THE RECORDS.
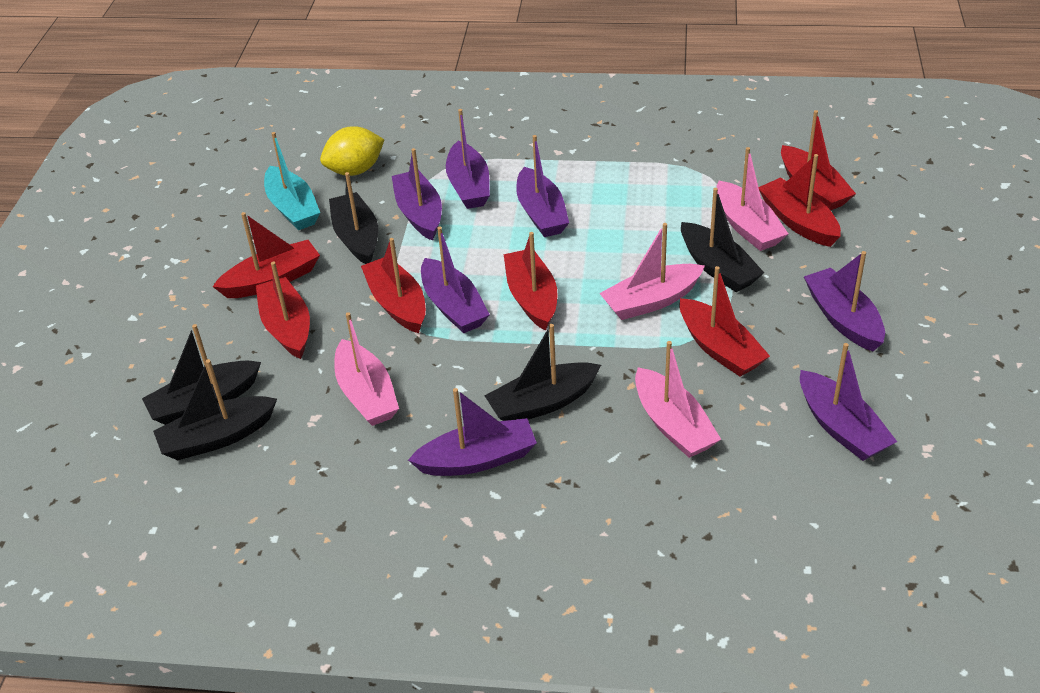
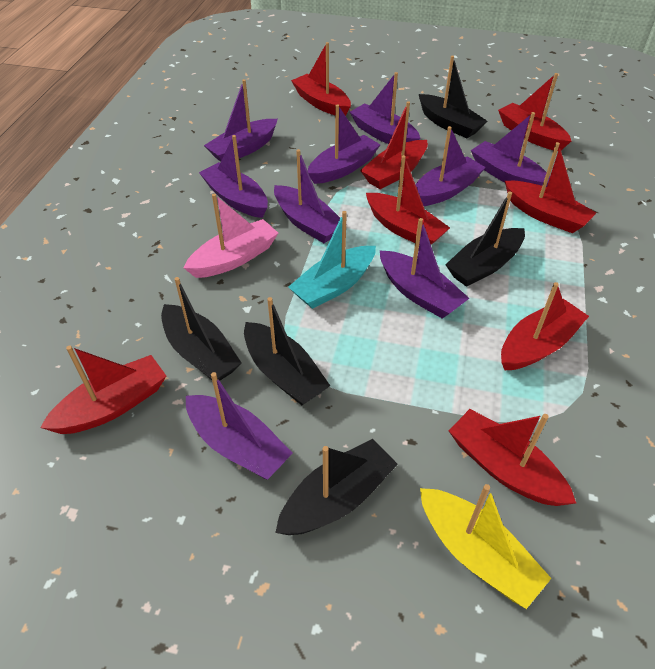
pink boat: 4 -> 1
purple boat: 7 -> 9
red boat: 7 -> 8
yellow boat: 0 -> 1
yellow lemon: 1 -> 0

WHAT IS REQUIRED.
Omit all pictures while transcribing the entries verbatim.

YOUR RESPONSE.
pink boat: 4 -> 1
purple boat: 7 -> 9
red boat: 7 -> 8
yellow boat: 0 -> 1
yellow lemon: 1 -> 0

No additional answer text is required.